-------- RECORDS FOR THIS EXERCISE

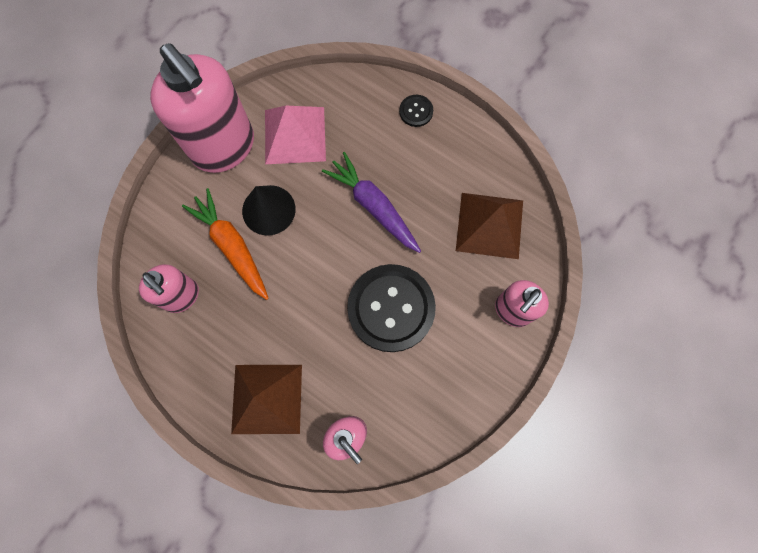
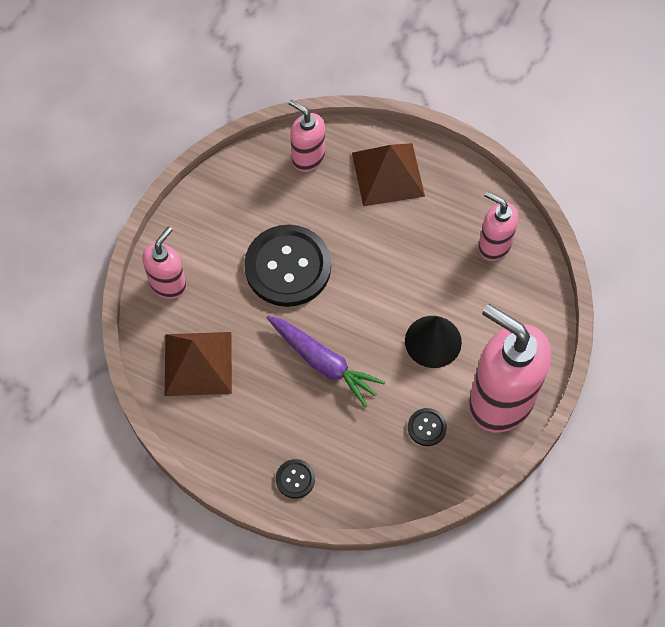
camera: 170 degrees right, 10 degrees down
(232, 246) = (460, 299): orange carrot -> none
(294, 135) = (427, 427): pink pyramid -> black button

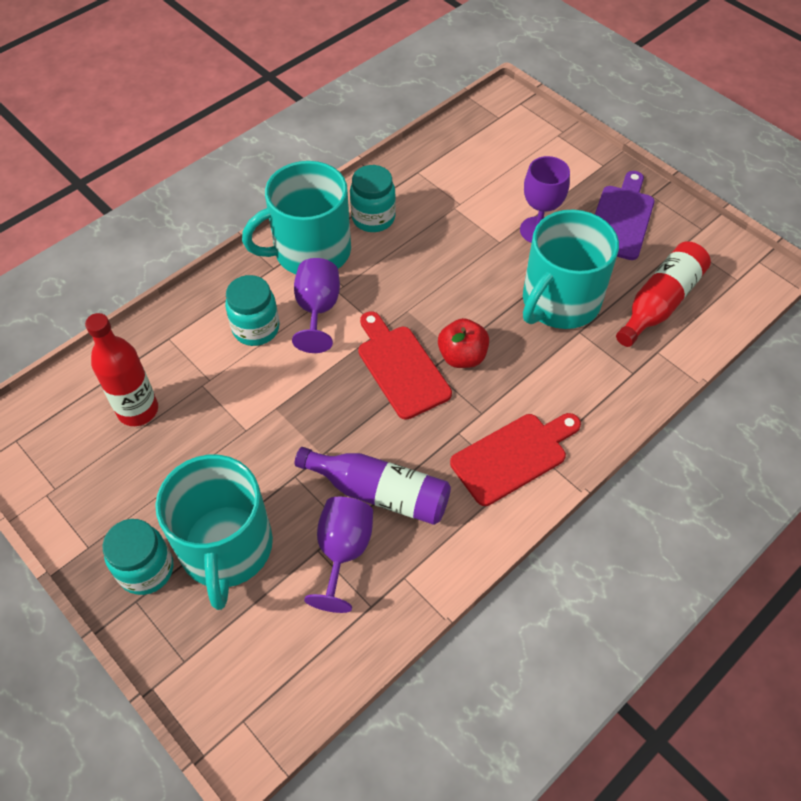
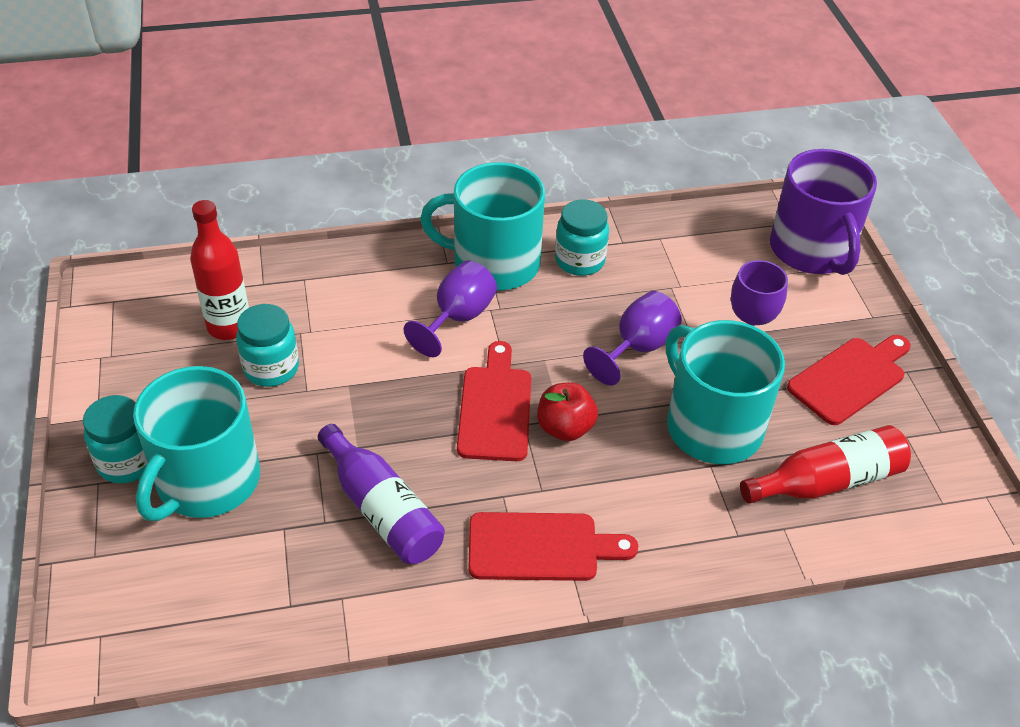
camera: 30 degrees right, 10 degrees down
(256, 328) = (387, 307): turquoise jar -> turquoise jar (271, 368)
(343, 552) = (305, 543): purple goblet -> purple goblet (637, 348)
(528, 132) = (812, 250): none -> purple mug
(559, 301) = (712, 426): turquoise mug -> turquoise mug turned 75 degrees clockwise
(621, 219) = (850, 378): purple cutting board -> red cutting board

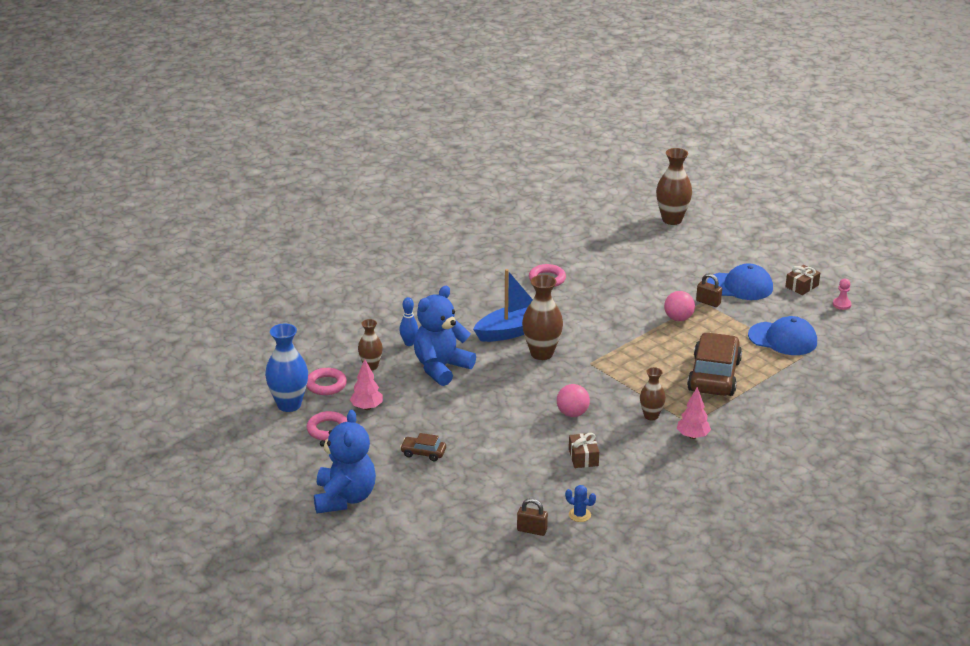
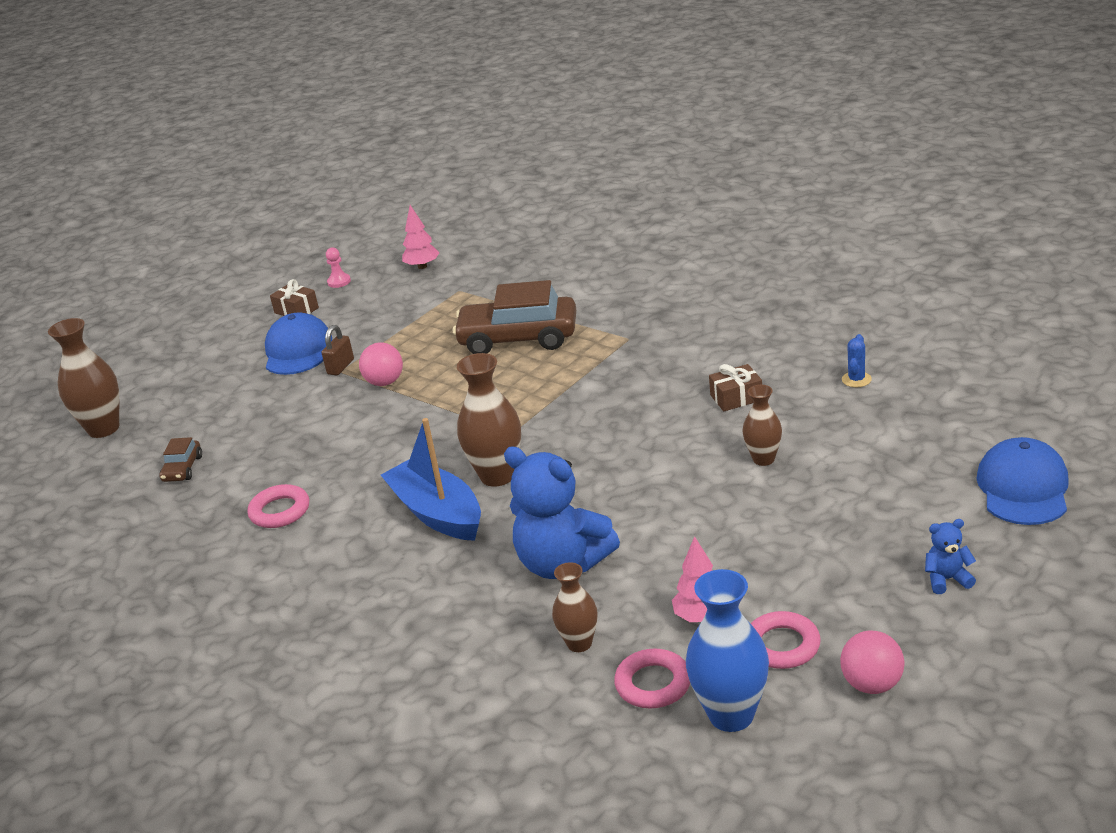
camera: 95 degrees left, 0 degrees up
(344, 498) = (947, 579): blue teddy bear -> blue teddy bear, size x0.44
(409, 343) = (497, 616): blue bowling pin -> none
(423, 453) = (794, 530): brown car -> brown car (182, 469)
(532, 530) = (909, 406): brown padlock -> none
(572, 413) = (641, 423): pink ball -> pink ball (872, 684)
(651, 416) = (623, 366): brown vase -> brown vase (763, 459)
(693, 436) = (655, 333): pink tree -> pink tree (422, 266)
(783, 339) = (423, 307): blue cap -> blue cap (1023, 488)

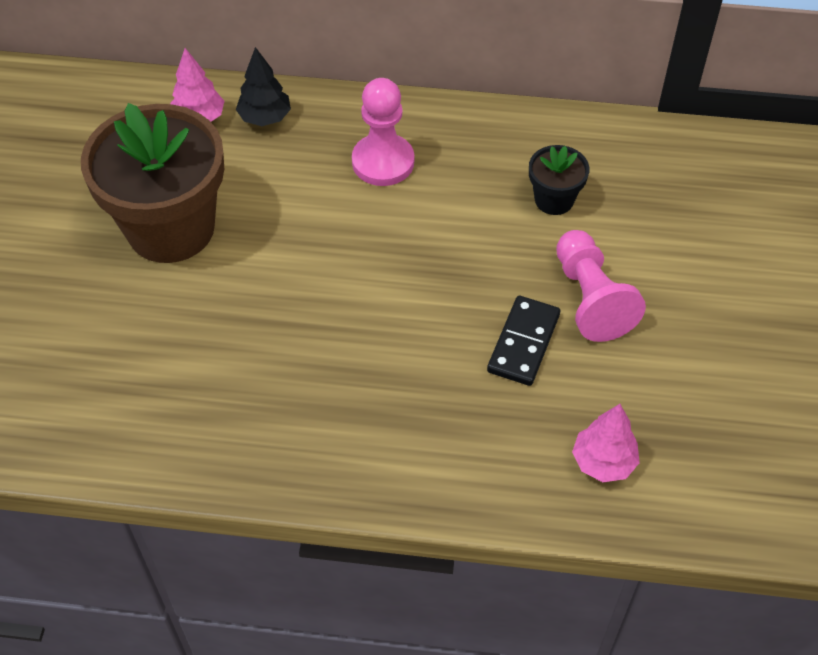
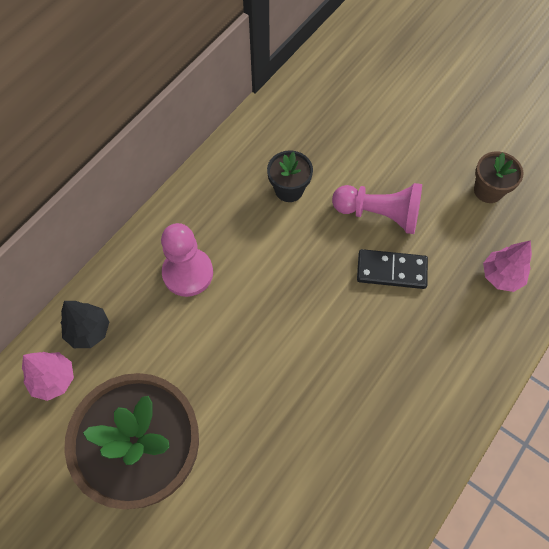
camera: 60 degrees left, 10 degrees up
(523, 343) = (391, 271): black domino -> black domino turned 45 degrees counterclockwise
(720, 400) = (488, 190): none -> brown flower pot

----------------

### TASK PROMPT
When copying the listing, skip the pictures and keep each line exactly as written.

### SOLUTION FOR THIS PROBLEM
camera: 170 degrees right, 10 degrees down
(232, 246) = (460, 299): orange carrot -> none
(294, 135) = (427, 427): pink pyramid -> black button

camera: 30 degrees right, 10 degrees down
(256, 328) = (387, 307): turquoise jar -> turquoise jar (271, 368)
(343, 552) = (305, 543): purple goblet -> purple goblet (637, 348)
(528, 132) = (812, 250): none -> purple mug
(559, 301) = (712, 426): turquoise mug -> turquoise mug turned 75 degrees clockwise
(621, 219) = (850, 378): purple cutting board -> red cutting board

camera: 95 degrees left, 0 degrees up
(344, 498) = (947, 579): blue teddy bear -> blue teddy bear, size x0.44
(409, 343) = (497, 616): blue bowling pin -> none
(423, 453) = (794, 530): brown car -> brown car (182, 469)
(532, 530) = (909, 406): brown padlock -> none
(572, 413) = (641, 423): pink ball -> pink ball (872, 684)
(651, 416) = (623, 366): brown vase -> brown vase (763, 459)
(693, 436) = (655, 333): pink tree -> pink tree (422, 266)
(783, 339) = (423, 307): blue cap -> blue cap (1023, 488)

camera: 60 degrees left, 10 degrees up
(523, 343) = (391, 271): black domino -> black domino turned 45 degrees counterclockwise
(720, 400) = (488, 190): none -> brown flower pot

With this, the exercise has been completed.